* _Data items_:
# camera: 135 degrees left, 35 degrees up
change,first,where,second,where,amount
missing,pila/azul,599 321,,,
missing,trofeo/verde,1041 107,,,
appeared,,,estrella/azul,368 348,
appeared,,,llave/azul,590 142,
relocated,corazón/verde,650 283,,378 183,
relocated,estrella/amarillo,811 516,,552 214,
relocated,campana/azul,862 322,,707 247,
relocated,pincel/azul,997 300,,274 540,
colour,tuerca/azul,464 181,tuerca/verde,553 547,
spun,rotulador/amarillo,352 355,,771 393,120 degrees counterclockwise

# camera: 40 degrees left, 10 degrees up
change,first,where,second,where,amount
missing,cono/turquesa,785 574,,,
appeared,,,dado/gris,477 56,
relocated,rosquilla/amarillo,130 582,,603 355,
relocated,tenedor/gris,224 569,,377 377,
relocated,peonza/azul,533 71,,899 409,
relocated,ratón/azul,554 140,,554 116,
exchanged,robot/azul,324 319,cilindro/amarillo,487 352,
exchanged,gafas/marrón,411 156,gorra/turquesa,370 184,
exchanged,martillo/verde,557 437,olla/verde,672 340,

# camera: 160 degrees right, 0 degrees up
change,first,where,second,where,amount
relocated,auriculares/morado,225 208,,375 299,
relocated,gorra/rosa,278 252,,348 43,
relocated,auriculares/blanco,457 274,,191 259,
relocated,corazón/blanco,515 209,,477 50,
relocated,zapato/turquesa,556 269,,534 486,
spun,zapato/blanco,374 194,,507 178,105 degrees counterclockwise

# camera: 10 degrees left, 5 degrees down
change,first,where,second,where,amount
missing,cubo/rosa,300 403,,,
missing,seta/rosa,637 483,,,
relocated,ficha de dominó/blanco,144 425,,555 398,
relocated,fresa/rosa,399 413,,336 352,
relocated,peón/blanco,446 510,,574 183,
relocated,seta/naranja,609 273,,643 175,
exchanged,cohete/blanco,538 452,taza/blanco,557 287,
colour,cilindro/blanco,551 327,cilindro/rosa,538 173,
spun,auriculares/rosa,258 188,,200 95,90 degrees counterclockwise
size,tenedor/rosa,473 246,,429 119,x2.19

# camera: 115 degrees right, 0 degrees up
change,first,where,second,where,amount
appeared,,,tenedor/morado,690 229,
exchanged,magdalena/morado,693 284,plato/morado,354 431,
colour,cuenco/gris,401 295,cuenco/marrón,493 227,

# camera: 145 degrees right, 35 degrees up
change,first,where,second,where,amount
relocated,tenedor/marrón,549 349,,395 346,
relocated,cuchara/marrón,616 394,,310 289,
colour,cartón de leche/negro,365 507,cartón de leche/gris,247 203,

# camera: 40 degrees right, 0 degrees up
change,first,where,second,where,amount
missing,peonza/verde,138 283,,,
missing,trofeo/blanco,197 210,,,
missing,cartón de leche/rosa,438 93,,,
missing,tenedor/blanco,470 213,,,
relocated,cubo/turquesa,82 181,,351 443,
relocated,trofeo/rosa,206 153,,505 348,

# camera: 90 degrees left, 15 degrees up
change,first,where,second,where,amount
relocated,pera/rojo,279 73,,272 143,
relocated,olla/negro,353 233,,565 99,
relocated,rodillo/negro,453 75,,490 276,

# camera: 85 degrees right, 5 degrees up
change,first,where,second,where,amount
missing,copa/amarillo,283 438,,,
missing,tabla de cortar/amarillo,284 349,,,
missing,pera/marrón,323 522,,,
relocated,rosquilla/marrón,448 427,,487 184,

* _Exercise prompt_: What's needed is a word-for-word restatement of all the entries.

* _Exercise result_:
# camera: 135 degrees left, 35 degrees up
change,first,where,second,where,amount
missing,pila/azul,599 321,,,
missing,trofeo/verde,1041 107,,,
appeared,,,estrella/azul,368 348,
appeared,,,llave/azul,590 142,
relocated,corazón/verde,650 283,,378 183,
relocated,estrella/amarillo,811 516,,552 214,
relocated,campana/azul,862 322,,707 247,
relocated,pincel/azul,997 300,,274 540,
colour,tuerca/azul,464 181,tuerca/verde,553 547,
spun,rotulador/amarillo,352 355,,771 393,120 degrees counterclockwise

# camera: 40 degrees left, 10 degrees up
change,first,where,second,where,amount
missing,cono/turquesa,785 574,,,
appeared,,,dado/gris,477 56,
relocated,rosquilla/amarillo,130 582,,603 355,
relocated,tenedor/gris,224 569,,377 377,
relocated,peonza/azul,533 71,,899 409,
relocated,ratón/azul,554 140,,554 116,
exchanged,robot/azul,324 319,cilindro/amarillo,487 352,
exchanged,gafas/marrón,411 156,gorra/turquesa,370 184,
exchanged,martillo/verde,557 437,olla/verde,672 340,

# camera: 160 degrees right, 0 degrees up
change,first,where,second,where,amount
relocated,auriculares/morado,225 208,,375 299,
relocated,gorra/rosa,278 252,,348 43,
relocated,auriculares/blanco,457 274,,191 259,
relocated,corazón/blanco,515 209,,477 50,
relocated,zapato/turquesa,556 269,,534 486,
spun,zapato/blanco,374 194,,507 178,105 degrees counterclockwise

# camera: 10 degrees left, 5 degrees down
change,first,where,second,where,amount
missing,cubo/rosa,300 403,,,
missing,seta/rosa,637 483,,,
relocated,ficha de dominó/blanco,144 425,,555 398,
relocated,fresa/rosa,399 413,,336 352,
relocated,peón/blanco,446 510,,574 183,
relocated,seta/naranja,609 273,,643 175,
exchanged,cohete/blanco,538 452,taza/blanco,557 287,
colour,cilindro/blanco,551 327,cilindro/rosa,538 173,
spun,auriculares/rosa,258 188,,200 95,90 degrees counterclockwise
size,tenedor/rosa,473 246,,429 119,x2.19

# camera: 115 degrees right, 0 degrees up
change,first,where,second,where,amount
appeared,,,tenedor/morado,690 229,
exchanged,magdalena/morado,693 284,plato/morado,354 431,
colour,cuenco/gris,401 295,cuenco/marrón,493 227,

# camera: 145 degrees right, 35 degrees up
change,first,where,second,where,amount
relocated,tenedor/marrón,549 349,,395 346,
relocated,cuchara/marrón,616 394,,310 289,
colour,cartón de leche/negro,365 507,cartón de leche/gris,247 203,

# camera: 40 degrees right, 0 degrees up
change,first,where,second,where,amount
missing,peonza/verde,138 283,,,
missing,trofeo/blanco,197 210,,,
missing,cartón de leche/rosa,438 93,,,
missing,tenedor/blanco,470 213,,,
relocated,cubo/turquesa,82 181,,351 443,
relocated,trofeo/rosa,206 153,,505 348,

# camera: 90 degrees left, 15 degrees up
change,first,where,second,where,amount
relocated,pera/rojo,279 73,,272 143,
relocated,olla/negro,353 233,,565 99,
relocated,rodillo/negro,453 75,,490 276,

# camera: 85 degrees right, 5 degrees up
change,first,where,second,where,amount
missing,copa/amarillo,283 438,,,
missing,tabla de cortar/amarillo,284 349,,,
missing,pera/marrón,323 522,,,
relocated,rosquilla/marrón,448 427,,487 184,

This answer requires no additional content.